* Direction: Copy the records word for word, beginning at the first line and ending after the line that contains "Tour of Flanders for Women [348, 134]".

---------- Records provided

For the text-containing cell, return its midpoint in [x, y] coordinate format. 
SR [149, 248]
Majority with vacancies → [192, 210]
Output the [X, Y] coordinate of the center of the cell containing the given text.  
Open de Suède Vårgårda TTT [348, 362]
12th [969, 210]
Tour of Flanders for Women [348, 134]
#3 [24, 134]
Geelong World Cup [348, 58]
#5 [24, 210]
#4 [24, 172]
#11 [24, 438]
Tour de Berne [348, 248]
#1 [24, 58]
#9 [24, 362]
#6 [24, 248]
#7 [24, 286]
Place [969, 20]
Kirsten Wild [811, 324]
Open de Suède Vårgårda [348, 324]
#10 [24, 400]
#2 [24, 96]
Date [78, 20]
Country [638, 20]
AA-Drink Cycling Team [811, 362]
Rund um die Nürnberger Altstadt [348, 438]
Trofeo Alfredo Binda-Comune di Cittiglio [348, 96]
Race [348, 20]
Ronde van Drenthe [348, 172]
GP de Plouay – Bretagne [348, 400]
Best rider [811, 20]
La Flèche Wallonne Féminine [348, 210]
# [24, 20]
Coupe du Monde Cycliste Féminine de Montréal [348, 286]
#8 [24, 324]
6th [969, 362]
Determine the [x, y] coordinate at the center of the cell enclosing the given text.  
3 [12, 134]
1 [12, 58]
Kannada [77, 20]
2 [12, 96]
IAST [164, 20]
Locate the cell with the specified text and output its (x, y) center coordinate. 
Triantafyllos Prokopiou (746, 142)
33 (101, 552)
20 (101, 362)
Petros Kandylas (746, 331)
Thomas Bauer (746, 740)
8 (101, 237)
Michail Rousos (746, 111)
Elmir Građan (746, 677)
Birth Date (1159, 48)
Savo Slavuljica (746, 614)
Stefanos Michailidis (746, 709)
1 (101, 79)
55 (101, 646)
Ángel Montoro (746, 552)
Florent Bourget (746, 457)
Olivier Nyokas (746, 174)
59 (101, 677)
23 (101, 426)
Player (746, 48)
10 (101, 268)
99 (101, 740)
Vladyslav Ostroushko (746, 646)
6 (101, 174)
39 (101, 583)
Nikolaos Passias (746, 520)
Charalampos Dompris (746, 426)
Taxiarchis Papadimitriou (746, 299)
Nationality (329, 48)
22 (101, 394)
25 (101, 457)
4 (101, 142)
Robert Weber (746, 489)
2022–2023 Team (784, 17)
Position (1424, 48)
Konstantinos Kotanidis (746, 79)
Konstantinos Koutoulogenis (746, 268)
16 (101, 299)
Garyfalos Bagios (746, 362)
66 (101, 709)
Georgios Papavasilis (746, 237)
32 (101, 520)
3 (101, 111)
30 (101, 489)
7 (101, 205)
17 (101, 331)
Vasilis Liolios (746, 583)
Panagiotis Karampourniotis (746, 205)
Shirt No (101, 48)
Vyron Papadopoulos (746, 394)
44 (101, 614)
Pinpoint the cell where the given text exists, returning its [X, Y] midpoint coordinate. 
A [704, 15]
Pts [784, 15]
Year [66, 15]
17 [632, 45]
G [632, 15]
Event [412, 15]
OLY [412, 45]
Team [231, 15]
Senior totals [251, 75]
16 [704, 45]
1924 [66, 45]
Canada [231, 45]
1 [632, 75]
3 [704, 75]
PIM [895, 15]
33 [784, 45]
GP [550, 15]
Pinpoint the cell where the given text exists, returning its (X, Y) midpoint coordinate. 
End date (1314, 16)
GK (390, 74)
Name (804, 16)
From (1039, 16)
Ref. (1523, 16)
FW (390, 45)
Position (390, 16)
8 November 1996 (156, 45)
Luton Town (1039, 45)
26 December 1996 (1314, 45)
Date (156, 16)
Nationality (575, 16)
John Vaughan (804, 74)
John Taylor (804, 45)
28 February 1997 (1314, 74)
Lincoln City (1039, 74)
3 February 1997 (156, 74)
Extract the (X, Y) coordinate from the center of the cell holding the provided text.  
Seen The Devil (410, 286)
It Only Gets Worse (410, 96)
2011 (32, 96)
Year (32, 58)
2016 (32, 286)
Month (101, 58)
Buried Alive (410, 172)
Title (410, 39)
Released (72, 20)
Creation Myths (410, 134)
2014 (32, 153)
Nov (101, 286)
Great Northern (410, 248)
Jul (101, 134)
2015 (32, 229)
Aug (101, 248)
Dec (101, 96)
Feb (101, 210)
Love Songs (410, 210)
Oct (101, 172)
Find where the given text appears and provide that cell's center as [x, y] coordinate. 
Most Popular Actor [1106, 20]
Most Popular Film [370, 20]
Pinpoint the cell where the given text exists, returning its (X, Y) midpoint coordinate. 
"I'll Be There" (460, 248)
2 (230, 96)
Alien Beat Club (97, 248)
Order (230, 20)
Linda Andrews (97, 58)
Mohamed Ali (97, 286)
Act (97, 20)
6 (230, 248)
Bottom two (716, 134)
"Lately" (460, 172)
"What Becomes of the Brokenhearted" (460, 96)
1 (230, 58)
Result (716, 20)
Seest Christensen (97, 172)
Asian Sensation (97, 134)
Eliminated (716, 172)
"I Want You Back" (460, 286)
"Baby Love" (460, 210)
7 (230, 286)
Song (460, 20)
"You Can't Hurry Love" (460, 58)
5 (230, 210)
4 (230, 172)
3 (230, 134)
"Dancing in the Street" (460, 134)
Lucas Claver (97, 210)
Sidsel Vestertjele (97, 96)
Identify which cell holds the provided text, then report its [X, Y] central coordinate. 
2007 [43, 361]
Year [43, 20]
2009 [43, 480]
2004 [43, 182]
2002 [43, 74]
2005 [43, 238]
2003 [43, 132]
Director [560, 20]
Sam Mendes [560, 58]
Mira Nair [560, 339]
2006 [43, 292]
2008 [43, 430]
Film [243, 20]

--------------------

* Exercise answer:
For the text-containing cell, return its midpoint in [x, y] coordinate format. 
SR [149, 248]
Majority with vacancies → [192, 210]
Output the [X, Y] coordinate of the center of the cell containing the given text.  
Open de Suède Vårgårda TTT [348, 362]
12th [969, 210]
Tour of Flanders for Women [348, 134]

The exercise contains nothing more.